• _PROMPT_
Each line of the data is to be output verbatim, with the images removed.

• _EXERCISE MATERIAL_
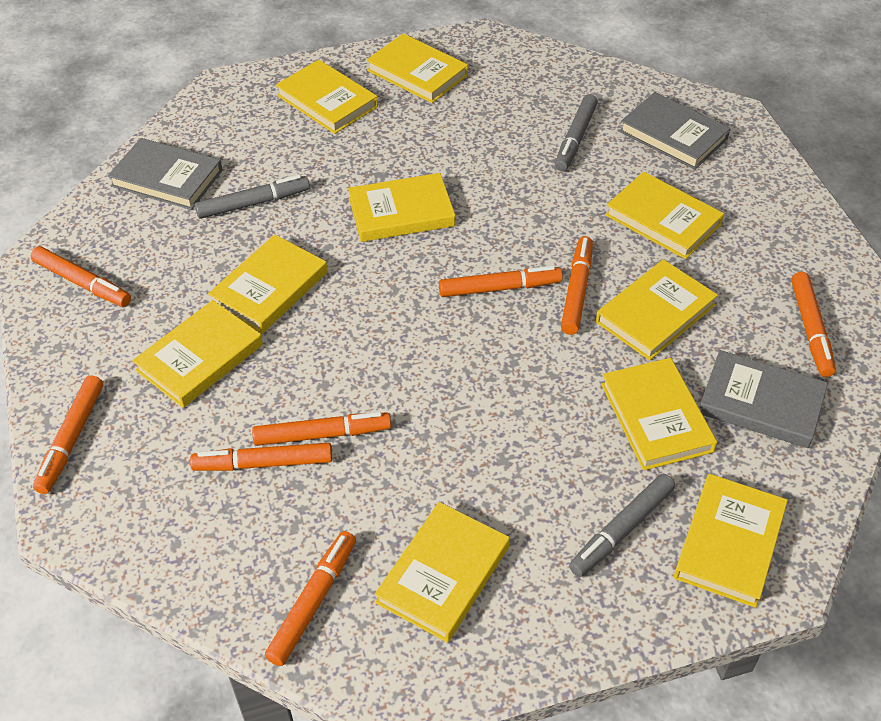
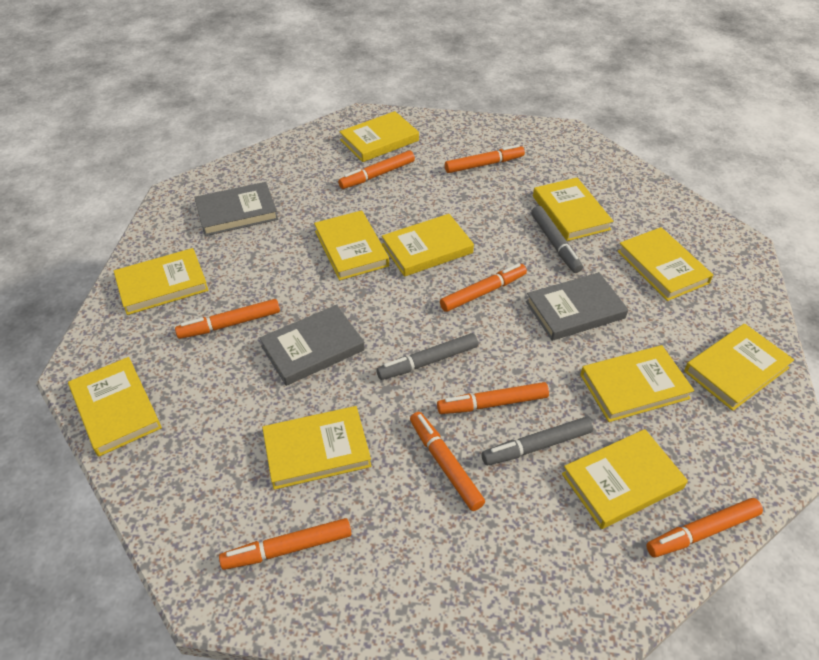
yellow book: 10 -> 11

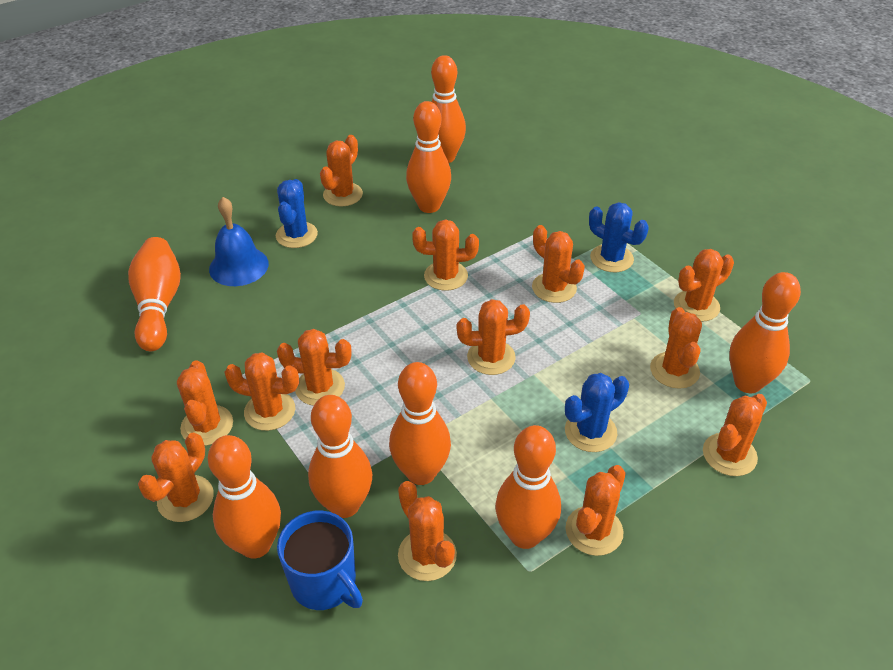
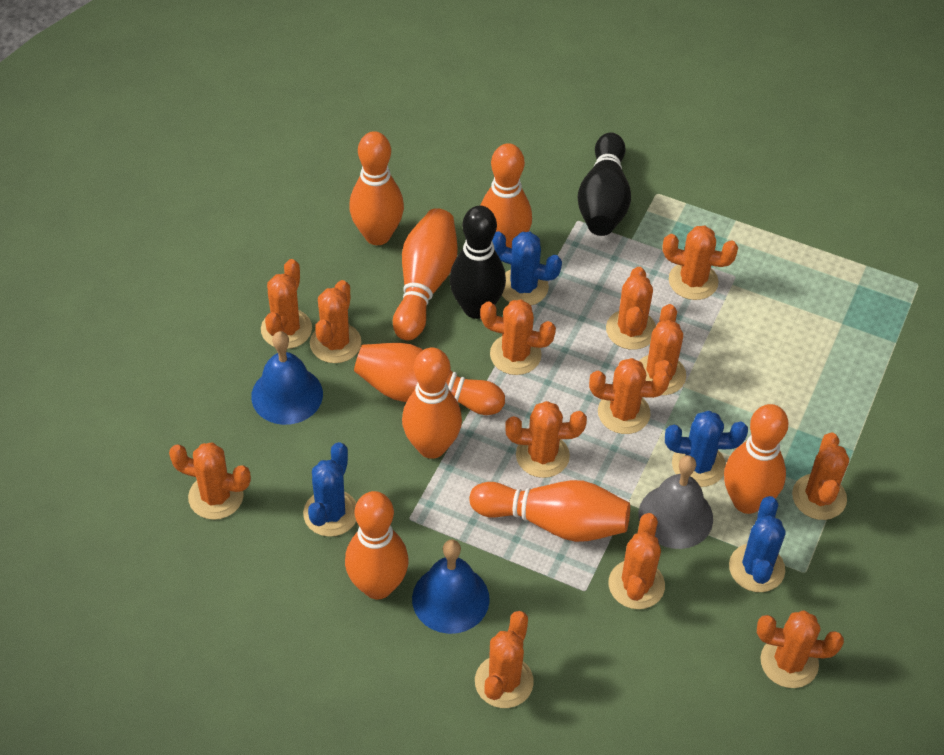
black bowling pin: 0 -> 2
blue bell: 1 -> 2
blue cactus: 3 -> 4
blue mug: 1 -> 0
grey bell: 0 -> 1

• _EXPECTED OUTPUT_
yellow book: 10 -> 11

black bowling pin: 0 -> 2
blue bell: 1 -> 2
blue cactus: 3 -> 4
blue mug: 1 -> 0
grey bell: 0 -> 1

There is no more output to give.